Work order: Write out exactly the lines running from the one with "pink scissors: 3 -> 2" to the last line of the entries, keeping both the first and the last.

Supplied records:
--
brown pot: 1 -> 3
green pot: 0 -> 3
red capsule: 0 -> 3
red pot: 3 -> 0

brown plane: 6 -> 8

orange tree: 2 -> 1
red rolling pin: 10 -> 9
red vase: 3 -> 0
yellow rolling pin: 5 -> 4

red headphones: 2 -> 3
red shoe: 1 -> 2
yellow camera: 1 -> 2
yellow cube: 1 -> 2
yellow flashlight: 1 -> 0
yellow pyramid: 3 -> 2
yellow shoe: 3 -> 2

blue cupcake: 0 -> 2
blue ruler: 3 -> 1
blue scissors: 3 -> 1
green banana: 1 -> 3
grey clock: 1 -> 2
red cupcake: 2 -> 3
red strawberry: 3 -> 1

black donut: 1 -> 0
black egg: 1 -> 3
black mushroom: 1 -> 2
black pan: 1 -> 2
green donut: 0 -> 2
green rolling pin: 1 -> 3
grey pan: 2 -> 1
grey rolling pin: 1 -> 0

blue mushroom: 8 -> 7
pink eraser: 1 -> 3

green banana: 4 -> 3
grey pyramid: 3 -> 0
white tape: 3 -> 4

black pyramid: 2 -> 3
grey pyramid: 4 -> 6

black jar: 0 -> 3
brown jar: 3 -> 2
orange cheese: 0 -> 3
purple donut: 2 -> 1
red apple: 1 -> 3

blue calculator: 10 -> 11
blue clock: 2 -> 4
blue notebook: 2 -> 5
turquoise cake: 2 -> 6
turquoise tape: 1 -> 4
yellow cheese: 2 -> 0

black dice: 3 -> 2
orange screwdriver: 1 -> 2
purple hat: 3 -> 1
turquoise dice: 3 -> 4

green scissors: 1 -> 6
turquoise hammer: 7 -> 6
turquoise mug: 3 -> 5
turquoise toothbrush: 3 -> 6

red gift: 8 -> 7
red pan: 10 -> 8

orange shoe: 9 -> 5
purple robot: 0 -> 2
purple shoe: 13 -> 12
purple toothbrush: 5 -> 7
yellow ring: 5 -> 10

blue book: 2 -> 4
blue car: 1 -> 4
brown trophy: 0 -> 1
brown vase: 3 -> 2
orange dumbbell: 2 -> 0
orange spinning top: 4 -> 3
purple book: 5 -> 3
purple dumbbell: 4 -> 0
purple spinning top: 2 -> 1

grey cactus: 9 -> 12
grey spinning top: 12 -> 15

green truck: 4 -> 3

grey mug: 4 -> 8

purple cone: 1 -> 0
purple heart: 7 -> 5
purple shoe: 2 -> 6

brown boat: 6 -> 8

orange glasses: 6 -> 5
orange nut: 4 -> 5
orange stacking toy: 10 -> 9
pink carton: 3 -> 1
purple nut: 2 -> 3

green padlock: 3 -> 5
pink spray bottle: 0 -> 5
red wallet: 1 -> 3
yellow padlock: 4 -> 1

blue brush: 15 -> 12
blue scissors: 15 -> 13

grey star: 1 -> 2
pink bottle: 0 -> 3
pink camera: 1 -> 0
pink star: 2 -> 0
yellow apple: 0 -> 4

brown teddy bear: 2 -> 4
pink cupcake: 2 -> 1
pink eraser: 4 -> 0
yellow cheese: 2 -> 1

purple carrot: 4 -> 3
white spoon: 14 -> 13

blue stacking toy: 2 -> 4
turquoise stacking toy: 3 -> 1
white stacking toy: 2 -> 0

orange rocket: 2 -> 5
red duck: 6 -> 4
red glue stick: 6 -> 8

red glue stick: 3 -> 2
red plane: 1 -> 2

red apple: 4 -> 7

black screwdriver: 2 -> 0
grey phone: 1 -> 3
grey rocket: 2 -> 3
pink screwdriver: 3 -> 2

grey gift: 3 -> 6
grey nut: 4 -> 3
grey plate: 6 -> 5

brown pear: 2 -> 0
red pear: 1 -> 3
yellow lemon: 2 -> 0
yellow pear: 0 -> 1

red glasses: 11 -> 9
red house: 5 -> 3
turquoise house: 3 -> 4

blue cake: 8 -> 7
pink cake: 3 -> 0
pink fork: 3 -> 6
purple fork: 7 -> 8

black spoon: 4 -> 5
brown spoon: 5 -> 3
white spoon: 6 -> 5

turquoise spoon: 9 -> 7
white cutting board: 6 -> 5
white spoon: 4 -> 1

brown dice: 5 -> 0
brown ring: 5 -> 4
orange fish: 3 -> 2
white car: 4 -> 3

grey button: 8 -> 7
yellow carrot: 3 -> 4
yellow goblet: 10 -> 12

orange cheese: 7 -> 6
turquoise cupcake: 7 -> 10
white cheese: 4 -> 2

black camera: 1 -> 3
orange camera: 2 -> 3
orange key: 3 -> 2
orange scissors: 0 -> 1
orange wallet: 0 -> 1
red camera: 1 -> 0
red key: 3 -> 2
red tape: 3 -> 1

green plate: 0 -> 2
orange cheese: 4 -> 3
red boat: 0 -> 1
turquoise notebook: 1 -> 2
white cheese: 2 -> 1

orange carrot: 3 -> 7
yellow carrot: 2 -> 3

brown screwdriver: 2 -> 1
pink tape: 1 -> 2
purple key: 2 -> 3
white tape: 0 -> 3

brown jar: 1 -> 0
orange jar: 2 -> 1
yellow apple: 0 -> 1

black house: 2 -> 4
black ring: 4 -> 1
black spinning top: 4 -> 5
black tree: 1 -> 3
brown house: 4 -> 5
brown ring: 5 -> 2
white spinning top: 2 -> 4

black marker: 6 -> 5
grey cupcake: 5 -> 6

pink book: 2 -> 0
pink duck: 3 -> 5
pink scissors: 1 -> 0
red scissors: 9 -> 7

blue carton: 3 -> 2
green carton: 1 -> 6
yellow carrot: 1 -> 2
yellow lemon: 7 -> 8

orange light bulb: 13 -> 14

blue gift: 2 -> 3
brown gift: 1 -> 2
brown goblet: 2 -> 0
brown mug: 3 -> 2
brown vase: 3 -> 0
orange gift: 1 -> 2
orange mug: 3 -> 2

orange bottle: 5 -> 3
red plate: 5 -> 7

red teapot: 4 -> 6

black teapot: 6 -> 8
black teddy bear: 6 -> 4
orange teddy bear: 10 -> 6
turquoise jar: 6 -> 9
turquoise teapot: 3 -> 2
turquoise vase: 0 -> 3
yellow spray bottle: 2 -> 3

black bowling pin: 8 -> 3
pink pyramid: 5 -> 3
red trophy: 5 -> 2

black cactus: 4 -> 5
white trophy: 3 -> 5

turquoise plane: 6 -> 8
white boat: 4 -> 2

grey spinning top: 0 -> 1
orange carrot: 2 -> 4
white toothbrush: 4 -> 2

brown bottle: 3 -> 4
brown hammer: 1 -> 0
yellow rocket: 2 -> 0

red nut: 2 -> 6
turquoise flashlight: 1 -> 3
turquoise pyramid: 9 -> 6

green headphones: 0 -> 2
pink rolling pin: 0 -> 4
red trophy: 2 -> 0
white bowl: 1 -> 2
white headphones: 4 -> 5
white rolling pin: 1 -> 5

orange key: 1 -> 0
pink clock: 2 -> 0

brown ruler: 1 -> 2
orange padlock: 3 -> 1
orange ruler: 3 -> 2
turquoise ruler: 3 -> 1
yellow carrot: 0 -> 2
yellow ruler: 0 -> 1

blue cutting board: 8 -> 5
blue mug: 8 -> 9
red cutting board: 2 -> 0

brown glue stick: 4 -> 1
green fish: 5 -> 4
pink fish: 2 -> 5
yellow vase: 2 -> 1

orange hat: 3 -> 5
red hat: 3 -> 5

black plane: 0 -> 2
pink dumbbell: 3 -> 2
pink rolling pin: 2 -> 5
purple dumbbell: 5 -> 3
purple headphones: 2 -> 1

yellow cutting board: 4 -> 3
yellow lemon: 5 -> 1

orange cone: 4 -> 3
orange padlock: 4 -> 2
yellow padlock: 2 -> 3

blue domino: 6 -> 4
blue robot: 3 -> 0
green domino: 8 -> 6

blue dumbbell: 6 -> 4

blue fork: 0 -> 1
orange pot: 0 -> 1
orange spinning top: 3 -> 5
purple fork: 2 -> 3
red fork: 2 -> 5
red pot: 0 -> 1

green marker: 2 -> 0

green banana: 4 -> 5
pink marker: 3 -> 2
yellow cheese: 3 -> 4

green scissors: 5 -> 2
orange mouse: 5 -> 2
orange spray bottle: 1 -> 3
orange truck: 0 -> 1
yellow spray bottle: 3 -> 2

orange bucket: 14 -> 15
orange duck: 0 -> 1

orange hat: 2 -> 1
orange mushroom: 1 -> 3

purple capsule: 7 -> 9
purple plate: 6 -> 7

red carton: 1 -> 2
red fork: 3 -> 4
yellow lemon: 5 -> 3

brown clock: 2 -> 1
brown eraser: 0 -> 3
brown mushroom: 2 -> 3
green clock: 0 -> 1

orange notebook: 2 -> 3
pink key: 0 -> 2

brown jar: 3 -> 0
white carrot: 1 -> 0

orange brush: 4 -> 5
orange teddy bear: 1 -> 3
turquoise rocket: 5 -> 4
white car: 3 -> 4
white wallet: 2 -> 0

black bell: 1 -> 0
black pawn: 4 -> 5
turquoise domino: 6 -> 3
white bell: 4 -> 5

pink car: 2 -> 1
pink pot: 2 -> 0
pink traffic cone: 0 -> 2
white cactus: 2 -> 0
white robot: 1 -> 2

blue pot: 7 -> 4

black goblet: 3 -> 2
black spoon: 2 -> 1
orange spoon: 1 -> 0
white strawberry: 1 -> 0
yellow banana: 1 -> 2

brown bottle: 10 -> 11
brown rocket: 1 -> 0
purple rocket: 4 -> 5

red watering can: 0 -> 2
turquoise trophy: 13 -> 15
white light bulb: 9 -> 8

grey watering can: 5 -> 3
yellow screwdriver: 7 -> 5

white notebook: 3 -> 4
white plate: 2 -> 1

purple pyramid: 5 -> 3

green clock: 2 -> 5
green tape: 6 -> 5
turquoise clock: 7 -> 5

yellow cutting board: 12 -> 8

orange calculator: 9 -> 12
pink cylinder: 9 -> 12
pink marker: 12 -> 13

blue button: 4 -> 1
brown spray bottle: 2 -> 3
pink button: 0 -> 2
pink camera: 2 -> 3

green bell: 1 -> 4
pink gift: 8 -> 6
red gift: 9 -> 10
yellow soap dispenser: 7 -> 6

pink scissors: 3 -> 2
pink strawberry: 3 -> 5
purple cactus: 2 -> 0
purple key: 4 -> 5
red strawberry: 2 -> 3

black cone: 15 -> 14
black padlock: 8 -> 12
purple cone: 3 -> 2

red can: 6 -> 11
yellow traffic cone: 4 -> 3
--
Result of the exercise:
pink scissors: 3 -> 2
pink strawberry: 3 -> 5
purple cactus: 2 -> 0
purple key: 4 -> 5
red strawberry: 2 -> 3

black cone: 15 -> 14
black padlock: 8 -> 12
purple cone: 3 -> 2

red can: 6 -> 11
yellow traffic cone: 4 -> 3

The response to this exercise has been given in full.